Records to process
========================================

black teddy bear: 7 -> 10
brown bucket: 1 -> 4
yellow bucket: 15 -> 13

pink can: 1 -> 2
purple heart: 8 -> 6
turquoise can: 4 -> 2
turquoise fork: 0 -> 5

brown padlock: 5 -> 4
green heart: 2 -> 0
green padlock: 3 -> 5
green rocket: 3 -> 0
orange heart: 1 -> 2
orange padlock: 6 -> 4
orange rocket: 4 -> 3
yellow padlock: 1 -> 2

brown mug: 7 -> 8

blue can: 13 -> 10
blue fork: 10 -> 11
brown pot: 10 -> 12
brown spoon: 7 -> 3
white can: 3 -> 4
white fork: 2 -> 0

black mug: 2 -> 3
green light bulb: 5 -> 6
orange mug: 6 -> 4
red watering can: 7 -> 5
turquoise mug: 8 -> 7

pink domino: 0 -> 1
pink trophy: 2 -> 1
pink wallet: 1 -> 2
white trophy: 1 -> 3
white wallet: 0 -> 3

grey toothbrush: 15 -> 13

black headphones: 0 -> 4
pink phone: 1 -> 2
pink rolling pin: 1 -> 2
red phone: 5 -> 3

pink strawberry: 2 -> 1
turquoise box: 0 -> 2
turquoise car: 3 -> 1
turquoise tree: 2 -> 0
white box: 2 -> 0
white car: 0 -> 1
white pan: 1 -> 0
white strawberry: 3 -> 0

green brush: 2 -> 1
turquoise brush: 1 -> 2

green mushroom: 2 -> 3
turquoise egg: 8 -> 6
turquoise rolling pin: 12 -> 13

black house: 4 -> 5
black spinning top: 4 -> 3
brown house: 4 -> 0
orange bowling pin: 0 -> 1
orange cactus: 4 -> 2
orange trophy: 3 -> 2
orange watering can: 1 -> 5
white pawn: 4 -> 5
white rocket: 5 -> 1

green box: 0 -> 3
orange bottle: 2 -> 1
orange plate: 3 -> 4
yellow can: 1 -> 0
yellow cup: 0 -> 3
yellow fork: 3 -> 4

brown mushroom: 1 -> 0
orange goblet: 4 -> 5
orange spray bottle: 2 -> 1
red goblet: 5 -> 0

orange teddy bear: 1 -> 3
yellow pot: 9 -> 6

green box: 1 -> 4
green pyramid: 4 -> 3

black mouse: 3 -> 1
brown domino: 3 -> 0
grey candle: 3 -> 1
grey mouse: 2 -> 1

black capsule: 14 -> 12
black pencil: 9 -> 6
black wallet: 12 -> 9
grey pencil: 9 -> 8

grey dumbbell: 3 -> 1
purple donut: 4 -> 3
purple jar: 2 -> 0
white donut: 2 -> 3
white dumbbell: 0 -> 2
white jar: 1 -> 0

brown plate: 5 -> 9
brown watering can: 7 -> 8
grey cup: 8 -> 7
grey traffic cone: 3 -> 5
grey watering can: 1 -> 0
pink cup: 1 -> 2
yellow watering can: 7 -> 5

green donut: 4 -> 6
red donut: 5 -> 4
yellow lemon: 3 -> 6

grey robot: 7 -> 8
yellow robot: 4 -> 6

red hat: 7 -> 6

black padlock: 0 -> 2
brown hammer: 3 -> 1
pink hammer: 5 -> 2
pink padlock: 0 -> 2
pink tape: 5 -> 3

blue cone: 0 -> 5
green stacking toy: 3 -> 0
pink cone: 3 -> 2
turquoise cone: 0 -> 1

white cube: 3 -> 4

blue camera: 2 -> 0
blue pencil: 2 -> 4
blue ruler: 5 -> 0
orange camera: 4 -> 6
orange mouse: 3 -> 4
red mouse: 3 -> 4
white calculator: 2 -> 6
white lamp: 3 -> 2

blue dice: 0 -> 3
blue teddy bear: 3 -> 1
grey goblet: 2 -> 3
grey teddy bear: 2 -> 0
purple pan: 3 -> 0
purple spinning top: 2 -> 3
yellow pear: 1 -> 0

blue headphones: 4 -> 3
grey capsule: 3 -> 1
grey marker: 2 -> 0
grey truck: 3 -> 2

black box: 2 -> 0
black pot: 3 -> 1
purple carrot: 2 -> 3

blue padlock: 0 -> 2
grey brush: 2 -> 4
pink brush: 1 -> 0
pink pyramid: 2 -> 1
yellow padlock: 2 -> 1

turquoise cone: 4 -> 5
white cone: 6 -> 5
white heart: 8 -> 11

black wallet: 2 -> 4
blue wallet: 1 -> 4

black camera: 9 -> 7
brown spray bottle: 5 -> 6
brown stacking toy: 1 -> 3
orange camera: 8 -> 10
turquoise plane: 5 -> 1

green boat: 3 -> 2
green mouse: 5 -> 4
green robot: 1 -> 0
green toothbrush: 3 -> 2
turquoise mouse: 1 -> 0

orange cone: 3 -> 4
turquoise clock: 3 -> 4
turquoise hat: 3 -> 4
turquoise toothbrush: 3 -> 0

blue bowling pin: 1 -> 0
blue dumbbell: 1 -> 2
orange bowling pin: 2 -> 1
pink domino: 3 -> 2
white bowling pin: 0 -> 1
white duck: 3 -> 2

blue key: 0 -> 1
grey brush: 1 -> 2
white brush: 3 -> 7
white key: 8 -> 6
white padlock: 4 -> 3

========================================

Print the records again, exactly as they stand above.

Answer to the problem
black teddy bear: 7 -> 10
brown bucket: 1 -> 4
yellow bucket: 15 -> 13

pink can: 1 -> 2
purple heart: 8 -> 6
turquoise can: 4 -> 2
turquoise fork: 0 -> 5

brown padlock: 5 -> 4
green heart: 2 -> 0
green padlock: 3 -> 5
green rocket: 3 -> 0
orange heart: 1 -> 2
orange padlock: 6 -> 4
orange rocket: 4 -> 3
yellow padlock: 1 -> 2

brown mug: 7 -> 8

blue can: 13 -> 10
blue fork: 10 -> 11
brown pot: 10 -> 12
brown spoon: 7 -> 3
white can: 3 -> 4
white fork: 2 -> 0

black mug: 2 -> 3
green light bulb: 5 -> 6
orange mug: 6 -> 4
red watering can: 7 -> 5
turquoise mug: 8 -> 7

pink domino: 0 -> 1
pink trophy: 2 -> 1
pink wallet: 1 -> 2
white trophy: 1 -> 3
white wallet: 0 -> 3

grey toothbrush: 15 -> 13

black headphones: 0 -> 4
pink phone: 1 -> 2
pink rolling pin: 1 -> 2
red phone: 5 -> 3

pink strawberry: 2 -> 1
turquoise box: 0 -> 2
turquoise car: 3 -> 1
turquoise tree: 2 -> 0
white box: 2 -> 0
white car: 0 -> 1
white pan: 1 -> 0
white strawberry: 3 -> 0

green brush: 2 -> 1
turquoise brush: 1 -> 2

green mushroom: 2 -> 3
turquoise egg: 8 -> 6
turquoise rolling pin: 12 -> 13

black house: 4 -> 5
black spinning top: 4 -> 3
brown house: 4 -> 0
orange bowling pin: 0 -> 1
orange cactus: 4 -> 2
orange trophy: 3 -> 2
orange watering can: 1 -> 5
white pawn: 4 -> 5
white rocket: 5 -> 1

green box: 0 -> 3
orange bottle: 2 -> 1
orange plate: 3 -> 4
yellow can: 1 -> 0
yellow cup: 0 -> 3
yellow fork: 3 -> 4

brown mushroom: 1 -> 0
orange goblet: 4 -> 5
orange spray bottle: 2 -> 1
red goblet: 5 -> 0

orange teddy bear: 1 -> 3
yellow pot: 9 -> 6

green box: 1 -> 4
green pyramid: 4 -> 3

black mouse: 3 -> 1
brown domino: 3 -> 0
grey candle: 3 -> 1
grey mouse: 2 -> 1

black capsule: 14 -> 12
black pencil: 9 -> 6
black wallet: 12 -> 9
grey pencil: 9 -> 8

grey dumbbell: 3 -> 1
purple donut: 4 -> 3
purple jar: 2 -> 0
white donut: 2 -> 3
white dumbbell: 0 -> 2
white jar: 1 -> 0

brown plate: 5 -> 9
brown watering can: 7 -> 8
grey cup: 8 -> 7
grey traffic cone: 3 -> 5
grey watering can: 1 -> 0
pink cup: 1 -> 2
yellow watering can: 7 -> 5

green donut: 4 -> 6
red donut: 5 -> 4
yellow lemon: 3 -> 6

grey robot: 7 -> 8
yellow robot: 4 -> 6

red hat: 7 -> 6

black padlock: 0 -> 2
brown hammer: 3 -> 1
pink hammer: 5 -> 2
pink padlock: 0 -> 2
pink tape: 5 -> 3

blue cone: 0 -> 5
green stacking toy: 3 -> 0
pink cone: 3 -> 2
turquoise cone: 0 -> 1

white cube: 3 -> 4

blue camera: 2 -> 0
blue pencil: 2 -> 4
blue ruler: 5 -> 0
orange camera: 4 -> 6
orange mouse: 3 -> 4
red mouse: 3 -> 4
white calculator: 2 -> 6
white lamp: 3 -> 2

blue dice: 0 -> 3
blue teddy bear: 3 -> 1
grey goblet: 2 -> 3
grey teddy bear: 2 -> 0
purple pan: 3 -> 0
purple spinning top: 2 -> 3
yellow pear: 1 -> 0

blue headphones: 4 -> 3
grey capsule: 3 -> 1
grey marker: 2 -> 0
grey truck: 3 -> 2

black box: 2 -> 0
black pot: 3 -> 1
purple carrot: 2 -> 3

blue padlock: 0 -> 2
grey brush: 2 -> 4
pink brush: 1 -> 0
pink pyramid: 2 -> 1
yellow padlock: 2 -> 1

turquoise cone: 4 -> 5
white cone: 6 -> 5
white heart: 8 -> 11

black wallet: 2 -> 4
blue wallet: 1 -> 4

black camera: 9 -> 7
brown spray bottle: 5 -> 6
brown stacking toy: 1 -> 3
orange camera: 8 -> 10
turquoise plane: 5 -> 1

green boat: 3 -> 2
green mouse: 5 -> 4
green robot: 1 -> 0
green toothbrush: 3 -> 2
turquoise mouse: 1 -> 0

orange cone: 3 -> 4
turquoise clock: 3 -> 4
turquoise hat: 3 -> 4
turquoise toothbrush: 3 -> 0

blue bowling pin: 1 -> 0
blue dumbbell: 1 -> 2
orange bowling pin: 2 -> 1
pink domino: 3 -> 2
white bowling pin: 0 -> 1
white duck: 3 -> 2

blue key: 0 -> 1
grey brush: 1 -> 2
white brush: 3 -> 7
white key: 8 -> 6
white padlock: 4 -> 3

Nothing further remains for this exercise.